START Data segment
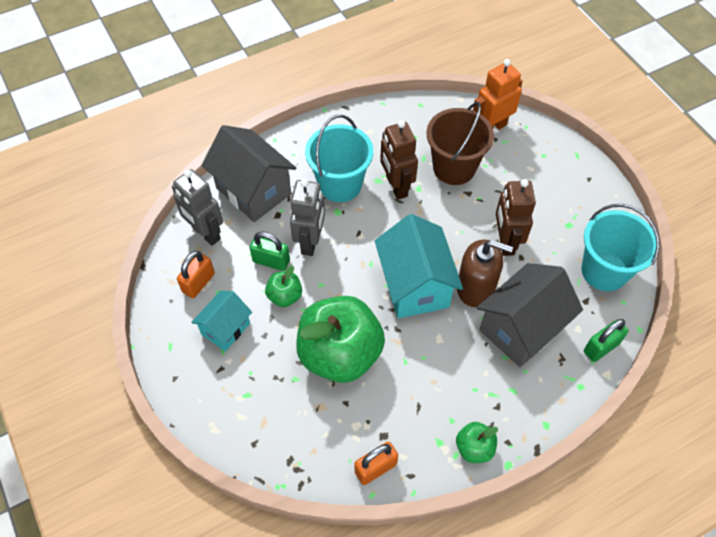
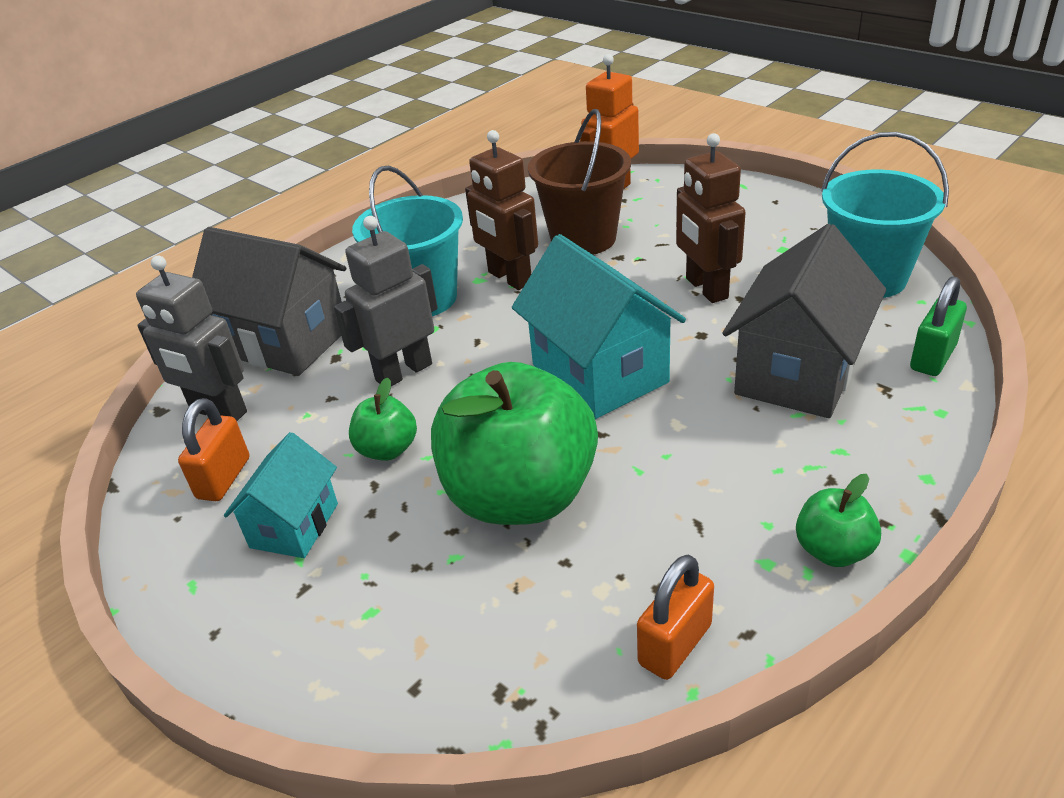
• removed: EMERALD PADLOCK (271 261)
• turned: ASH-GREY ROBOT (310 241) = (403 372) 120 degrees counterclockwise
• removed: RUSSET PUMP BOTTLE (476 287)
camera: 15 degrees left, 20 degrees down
END Data segment
- Directions for this task
I'd like the number of lines in the listing above that contain the string "degrees", and only the number.

- Solution to this exercise
2